● Task requirements
Write out exactly the line containing "C5: 6.8nF (GND, IC3/in-) -> none" and all lines that come after it in the listing below, through the very last one.

# # #

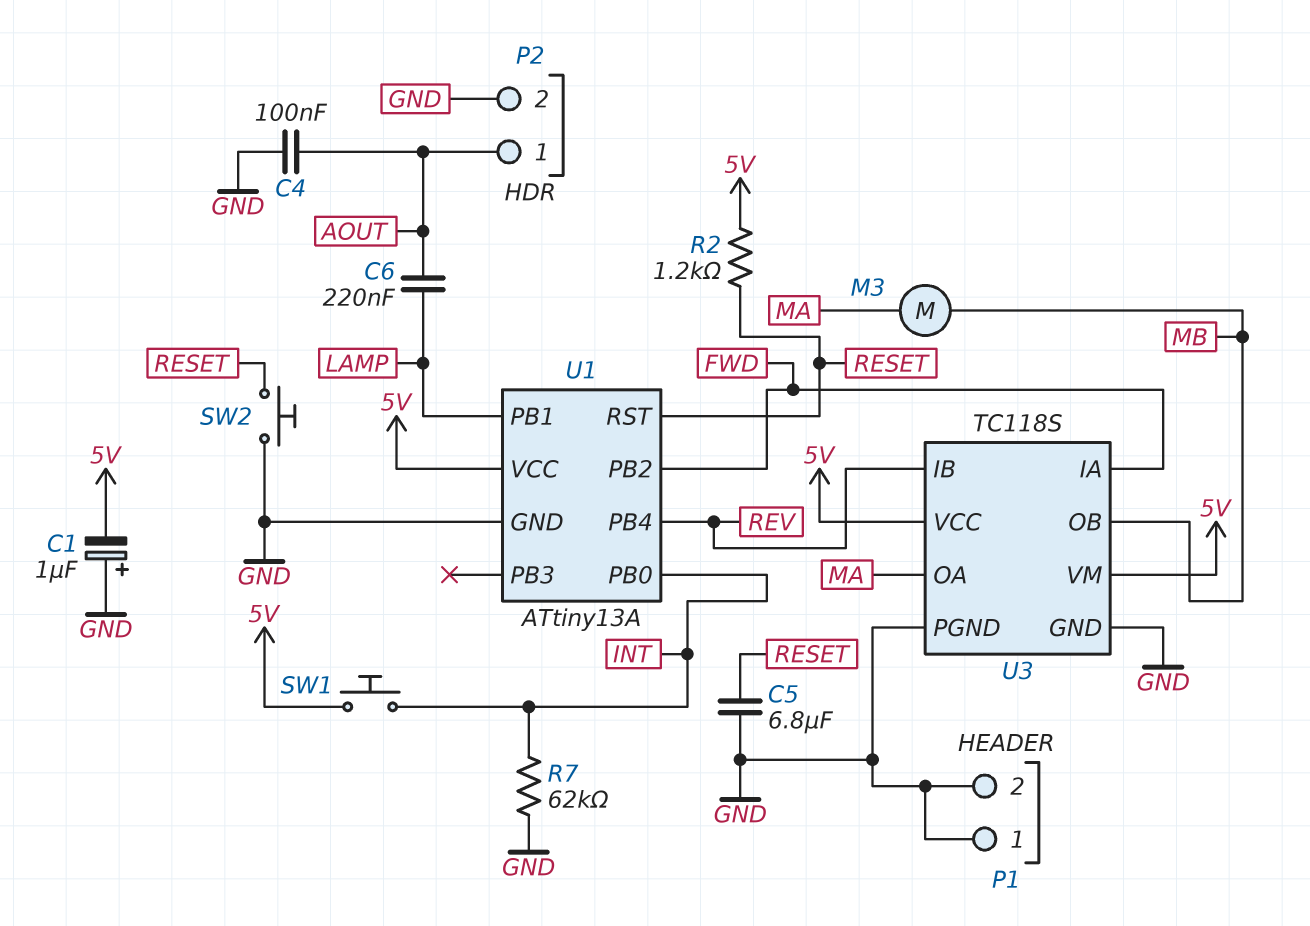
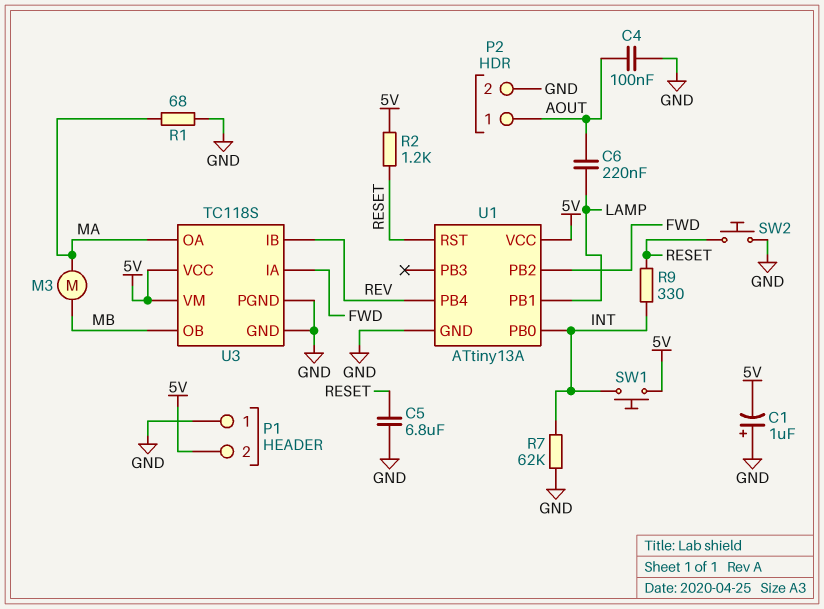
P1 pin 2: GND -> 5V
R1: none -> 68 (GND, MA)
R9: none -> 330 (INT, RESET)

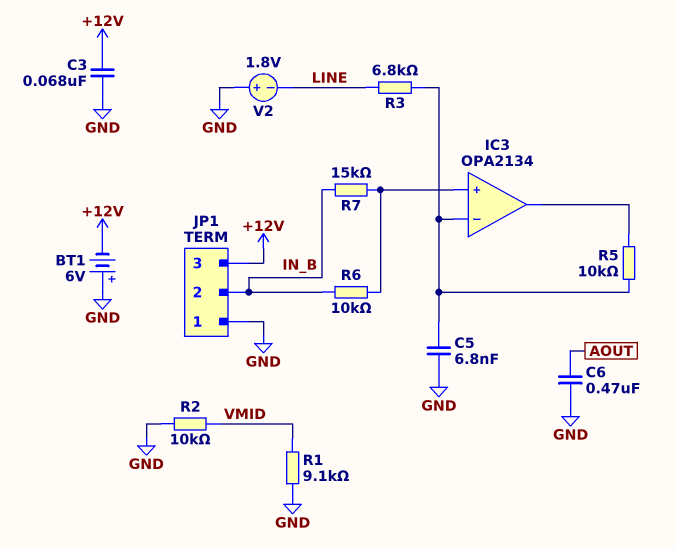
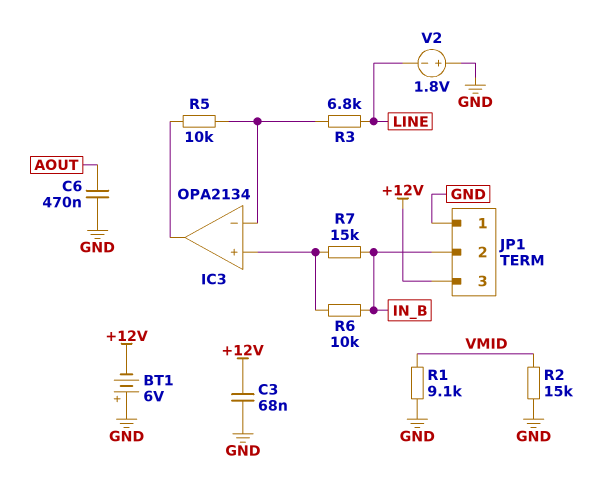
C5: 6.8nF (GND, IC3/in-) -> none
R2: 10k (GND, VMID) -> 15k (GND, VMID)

# # #

● Completed exercise
C5: 6.8nF (GND, IC3/in-) -> none
R2: 10k (GND, VMID) -> 15k (GND, VMID)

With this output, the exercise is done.